For this exercise, an exact copy is needed of only the lines from the one containing "smartphone (aqua) <317,570>" through the end of the data, with pictures left out.
───── SUPPLIED MATERIAL
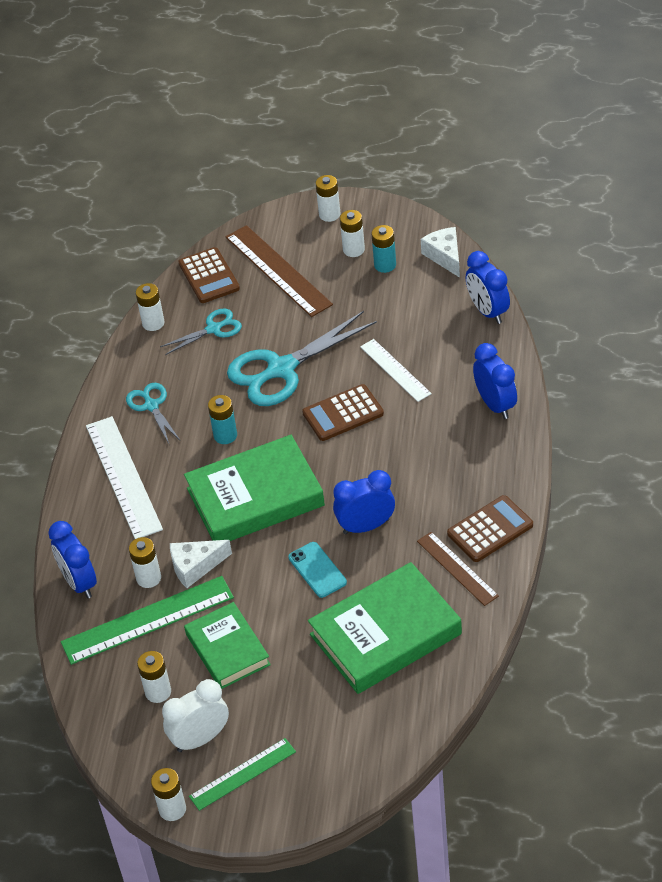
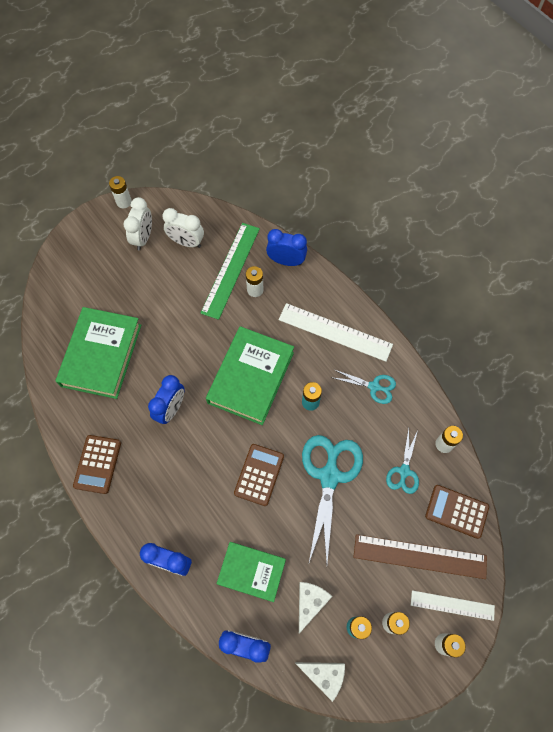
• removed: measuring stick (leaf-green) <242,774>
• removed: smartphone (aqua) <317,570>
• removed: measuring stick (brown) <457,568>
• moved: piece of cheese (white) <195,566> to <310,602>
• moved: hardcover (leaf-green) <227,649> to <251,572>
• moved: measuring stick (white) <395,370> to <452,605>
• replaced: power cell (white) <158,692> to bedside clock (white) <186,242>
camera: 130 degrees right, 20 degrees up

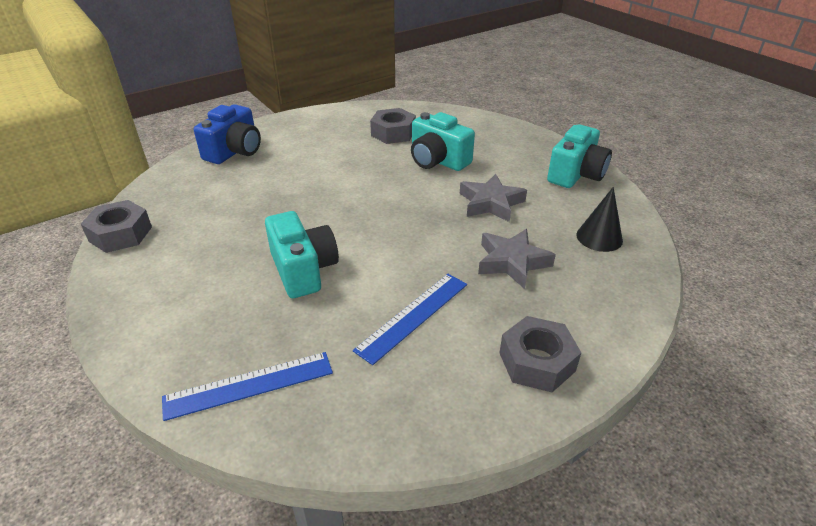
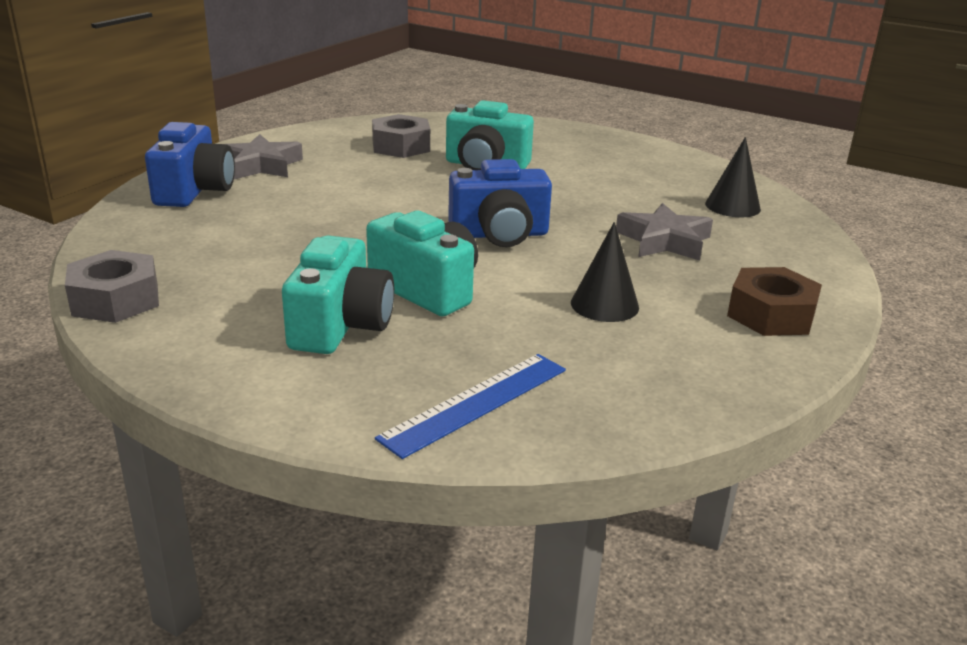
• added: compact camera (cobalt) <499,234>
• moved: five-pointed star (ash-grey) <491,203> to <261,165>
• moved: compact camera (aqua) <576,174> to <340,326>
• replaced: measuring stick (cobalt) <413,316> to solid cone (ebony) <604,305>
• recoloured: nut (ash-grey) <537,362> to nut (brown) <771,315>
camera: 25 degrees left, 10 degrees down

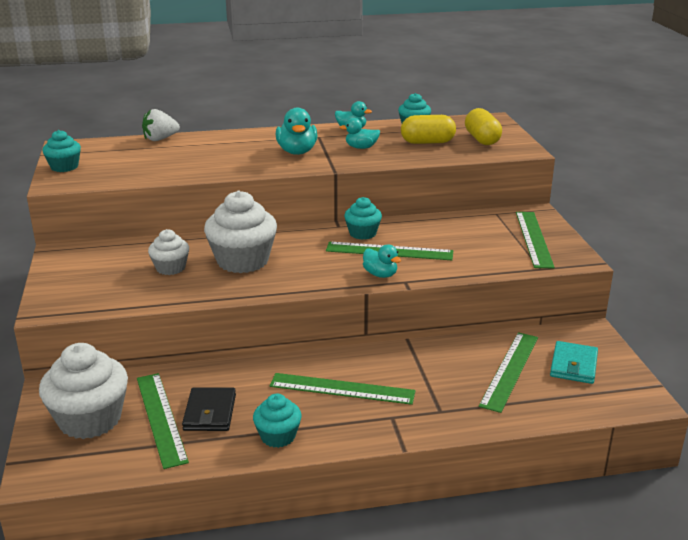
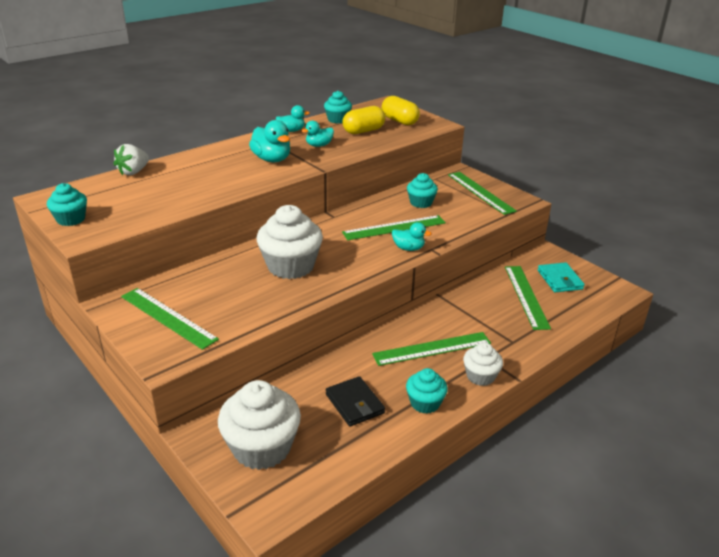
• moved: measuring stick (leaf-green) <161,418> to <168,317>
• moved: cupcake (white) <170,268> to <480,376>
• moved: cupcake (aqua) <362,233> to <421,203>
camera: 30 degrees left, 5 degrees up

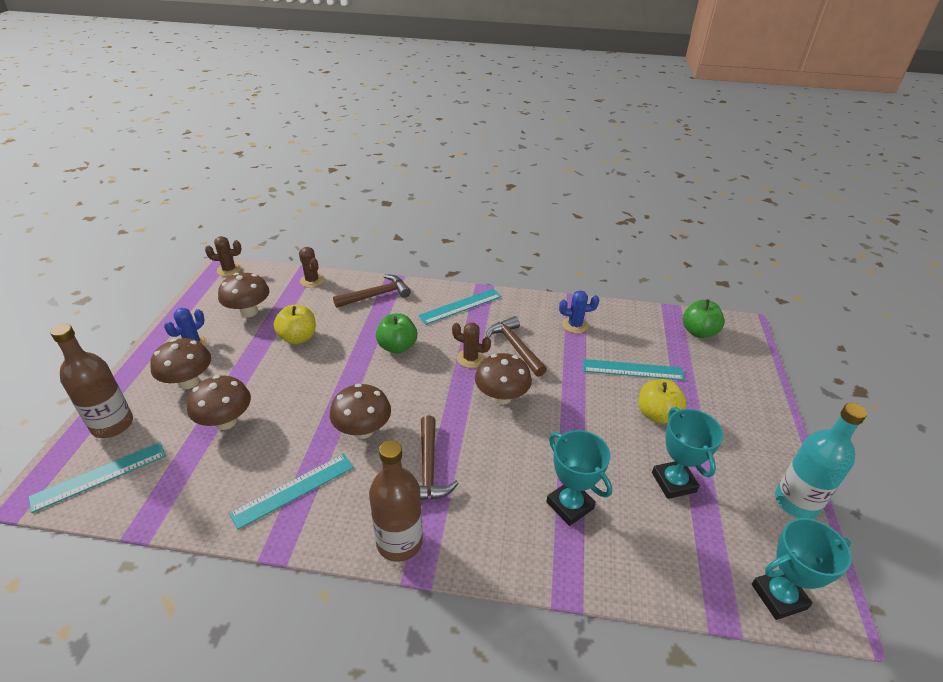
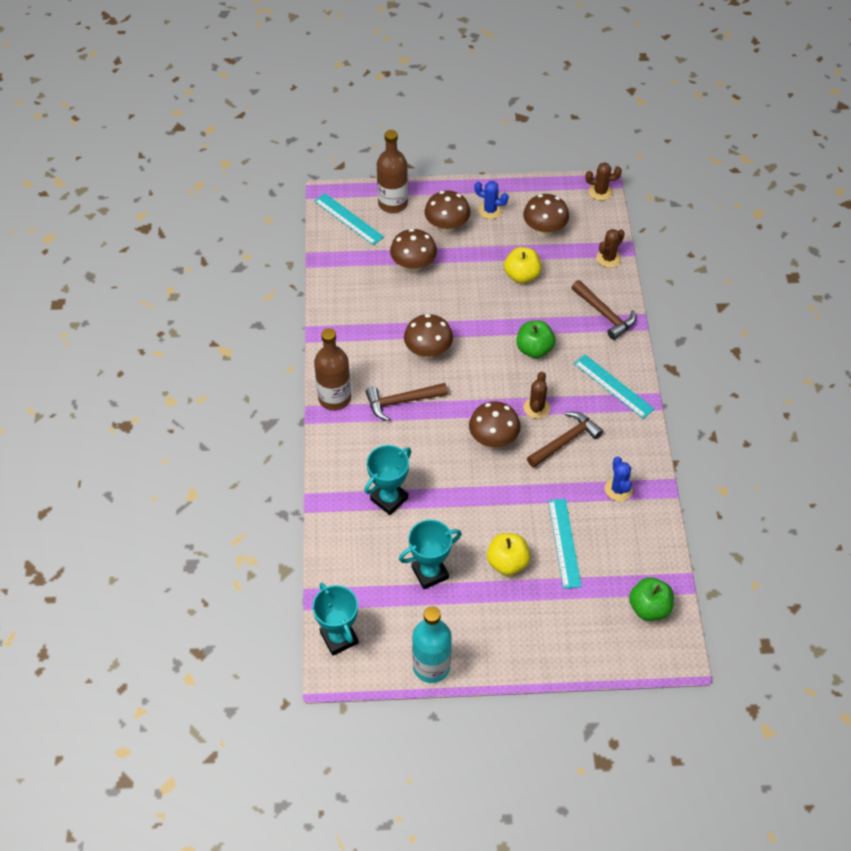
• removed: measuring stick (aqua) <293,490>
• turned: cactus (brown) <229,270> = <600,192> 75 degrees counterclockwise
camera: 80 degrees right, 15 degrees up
──────────
| ANSWER TO THIS TASK |
• removed: smartphone (aqua) <317,570>
• removed: measuring stick (brown) <457,568>
• moved: piece of cheese (white) <195,566> to <310,602>
• moved: hardcover (leaf-green) <227,649> to <251,572>
• moved: measuring stick (white) <395,370> to <452,605>
• replaced: power cell (white) <158,692> to bedside clock (white) <186,242>
camera: 130 degrees right, 20 degrees up

• added: compact camera (cobalt) <499,234>
• moved: five-pointed star (ash-grey) <491,203> to <261,165>
• moved: compact camera (aqua) <576,174> to <340,326>
• replaced: measuring stick (cobalt) <413,316> to solid cone (ebony) <604,305>
• recoloured: nut (ash-grey) <537,362> to nut (brown) <771,315>
camera: 25 degrees left, 10 degrees down

• moved: measuring stick (leaf-green) <161,418> to <168,317>
• moved: cupcake (white) <170,268> to <480,376>
• moved: cupcake (aqua) <362,233> to <421,203>
camera: 30 degrees left, 5 degrees up

• removed: measuring stick (aqua) <293,490>
• turned: cactus (brown) <229,270> = <600,192> 75 degrees counterclockwise
camera: 80 degrees right, 15 degrees up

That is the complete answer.